## THE TASK
Reproduce the listing below word for word, starting at its first line and continuing through the line that contains "Question: Among these objects, which one is nearest", with that line included.

***

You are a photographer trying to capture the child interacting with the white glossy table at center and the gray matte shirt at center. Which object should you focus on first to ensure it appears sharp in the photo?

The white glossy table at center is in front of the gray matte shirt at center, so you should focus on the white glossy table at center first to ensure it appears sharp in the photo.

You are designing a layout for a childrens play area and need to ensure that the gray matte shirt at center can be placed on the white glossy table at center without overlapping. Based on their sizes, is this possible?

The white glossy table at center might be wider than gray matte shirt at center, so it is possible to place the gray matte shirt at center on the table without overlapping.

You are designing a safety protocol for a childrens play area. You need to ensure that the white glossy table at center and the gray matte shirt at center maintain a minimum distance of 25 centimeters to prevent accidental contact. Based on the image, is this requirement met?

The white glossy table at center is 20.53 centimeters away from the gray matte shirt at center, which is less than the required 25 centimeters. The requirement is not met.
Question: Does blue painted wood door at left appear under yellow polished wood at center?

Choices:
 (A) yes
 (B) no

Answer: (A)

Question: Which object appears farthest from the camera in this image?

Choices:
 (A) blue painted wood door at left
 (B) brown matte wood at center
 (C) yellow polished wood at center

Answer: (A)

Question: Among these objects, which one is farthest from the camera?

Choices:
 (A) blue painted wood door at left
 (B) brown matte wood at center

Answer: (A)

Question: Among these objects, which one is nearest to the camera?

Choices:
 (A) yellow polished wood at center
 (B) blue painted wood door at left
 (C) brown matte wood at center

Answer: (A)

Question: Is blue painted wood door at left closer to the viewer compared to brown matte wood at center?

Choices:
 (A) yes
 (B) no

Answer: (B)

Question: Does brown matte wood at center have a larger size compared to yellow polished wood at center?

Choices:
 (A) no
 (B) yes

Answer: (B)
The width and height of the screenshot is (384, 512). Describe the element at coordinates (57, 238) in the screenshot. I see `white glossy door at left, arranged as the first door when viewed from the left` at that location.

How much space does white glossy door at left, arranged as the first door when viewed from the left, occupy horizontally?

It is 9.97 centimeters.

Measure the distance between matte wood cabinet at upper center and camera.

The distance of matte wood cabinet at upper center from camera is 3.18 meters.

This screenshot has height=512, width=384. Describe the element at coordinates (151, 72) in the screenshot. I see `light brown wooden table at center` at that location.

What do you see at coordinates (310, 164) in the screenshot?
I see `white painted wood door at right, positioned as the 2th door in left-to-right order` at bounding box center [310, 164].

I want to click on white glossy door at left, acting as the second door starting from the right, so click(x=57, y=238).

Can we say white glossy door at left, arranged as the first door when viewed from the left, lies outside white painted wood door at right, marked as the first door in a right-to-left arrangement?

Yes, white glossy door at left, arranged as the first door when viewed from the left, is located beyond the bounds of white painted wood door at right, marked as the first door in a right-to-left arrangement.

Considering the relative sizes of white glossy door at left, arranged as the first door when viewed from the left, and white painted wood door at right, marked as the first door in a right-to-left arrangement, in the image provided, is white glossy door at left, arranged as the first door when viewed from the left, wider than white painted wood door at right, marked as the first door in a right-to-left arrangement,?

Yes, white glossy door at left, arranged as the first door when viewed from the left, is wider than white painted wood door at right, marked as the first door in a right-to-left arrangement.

***

## RESPONSE TO THIS EXERCISE
You are a photographer trying to capture the child interacting with the white glossy table at center and the gray matte shirt at center. Which object should you focus on first to ensure it appears sharp in the photo?

The white glossy table at center is in front of the gray matte shirt at center, so you should focus on the white glossy table at center first to ensure it appears sharp in the photo.

You are designing a layout for a childrens play area and need to ensure that the gray matte shirt at center can be placed on the white glossy table at center without overlapping. Based on their sizes, is this possible?

The white glossy table at center might be wider than gray matte shirt at center, so it is possible to place the gray matte shirt at center on the table without overlapping.

You are designing a safety protocol for a childrens play area. You need to ensure that the white glossy table at center and the gray matte shirt at center maintain a minimum distance of 25 centimeters to prevent accidental contact. Based on the image, is this requirement met?

The white glossy table at center is 20.53 centimeters away from the gray matte shirt at center, which is less than the required 25 centimeters. The requirement is not met.
Question: Does blue painted wood door at left appear under yellow polished wood at center?

Choices:
 (A) yes
 (B) no

Answer: (A)

Question: Which object appears farthest from the camera in this image?

Choices:
 (A) blue painted wood door at left
 (B) brown matte wood at center
 (C) yellow polished wood at center

Answer: (A)

Question: Among these objects, which one is farthest from the camera?

Choices:
 (A) blue painted wood door at left
 (B) brown matte wood at center

Answer: (A)

Question: Among these objects, which one is nearest to the camera?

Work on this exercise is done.